» WHAT YOU WILL DO: Copy the entries below exactly, but only from the line containing "C4: 22nF (+9V, GND) -> none" through the final line.

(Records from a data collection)
--------------------------------------------------

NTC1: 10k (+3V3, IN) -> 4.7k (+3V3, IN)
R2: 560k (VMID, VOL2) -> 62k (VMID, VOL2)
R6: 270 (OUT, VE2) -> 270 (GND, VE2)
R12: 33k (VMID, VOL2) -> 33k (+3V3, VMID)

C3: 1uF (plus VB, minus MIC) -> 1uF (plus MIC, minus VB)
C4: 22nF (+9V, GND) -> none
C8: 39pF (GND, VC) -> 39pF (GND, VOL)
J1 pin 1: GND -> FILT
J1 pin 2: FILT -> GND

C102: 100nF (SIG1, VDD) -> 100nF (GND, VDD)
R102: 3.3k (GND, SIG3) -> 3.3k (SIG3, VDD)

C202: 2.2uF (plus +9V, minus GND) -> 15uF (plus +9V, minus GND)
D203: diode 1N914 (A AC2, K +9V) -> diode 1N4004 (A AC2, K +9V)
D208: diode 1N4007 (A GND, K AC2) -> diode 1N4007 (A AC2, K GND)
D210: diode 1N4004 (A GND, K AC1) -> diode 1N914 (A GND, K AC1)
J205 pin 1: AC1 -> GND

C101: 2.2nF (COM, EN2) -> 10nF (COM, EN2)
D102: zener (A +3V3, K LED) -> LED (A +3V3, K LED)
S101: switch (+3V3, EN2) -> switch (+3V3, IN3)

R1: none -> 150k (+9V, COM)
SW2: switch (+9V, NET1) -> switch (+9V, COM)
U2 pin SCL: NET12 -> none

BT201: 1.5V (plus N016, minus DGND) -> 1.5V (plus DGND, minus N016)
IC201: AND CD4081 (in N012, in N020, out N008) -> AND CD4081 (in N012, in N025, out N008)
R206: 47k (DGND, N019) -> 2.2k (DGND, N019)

--------------------------------------------------

» OUTPUT:
C4: 22nF (+9V, GND) -> none
C8: 39pF (GND, VC) -> 39pF (GND, VOL)
J1 pin 1: GND -> FILT
J1 pin 2: FILT -> GND

C102: 100nF (SIG1, VDD) -> 100nF (GND, VDD)
R102: 3.3k (GND, SIG3) -> 3.3k (SIG3, VDD)

C202: 2.2uF (plus +9V, minus GND) -> 15uF (plus +9V, minus GND)
D203: diode 1N914 (A AC2, K +9V) -> diode 1N4004 (A AC2, K +9V)
D208: diode 1N4007 (A GND, K AC2) -> diode 1N4007 (A AC2, K GND)
D210: diode 1N4004 (A GND, K AC1) -> diode 1N914 (A GND, K AC1)
J205 pin 1: AC1 -> GND

C101: 2.2nF (COM, EN2) -> 10nF (COM, EN2)
D102: zener (A +3V3, K LED) -> LED (A +3V3, K LED)
S101: switch (+3V3, EN2) -> switch (+3V3, IN3)

R1: none -> 150k (+9V, COM)
SW2: switch (+9V, NET1) -> switch (+9V, COM)
U2 pin SCL: NET12 -> none

BT201: 1.5V (plus N016, minus DGND) -> 1.5V (plus DGND, minus N016)
IC201: AND CD4081 (in N012, in N020, out N008) -> AND CD4081 (in N012, in N025, out N008)
R206: 47k (DGND, N019) -> 2.2k (DGND, N019)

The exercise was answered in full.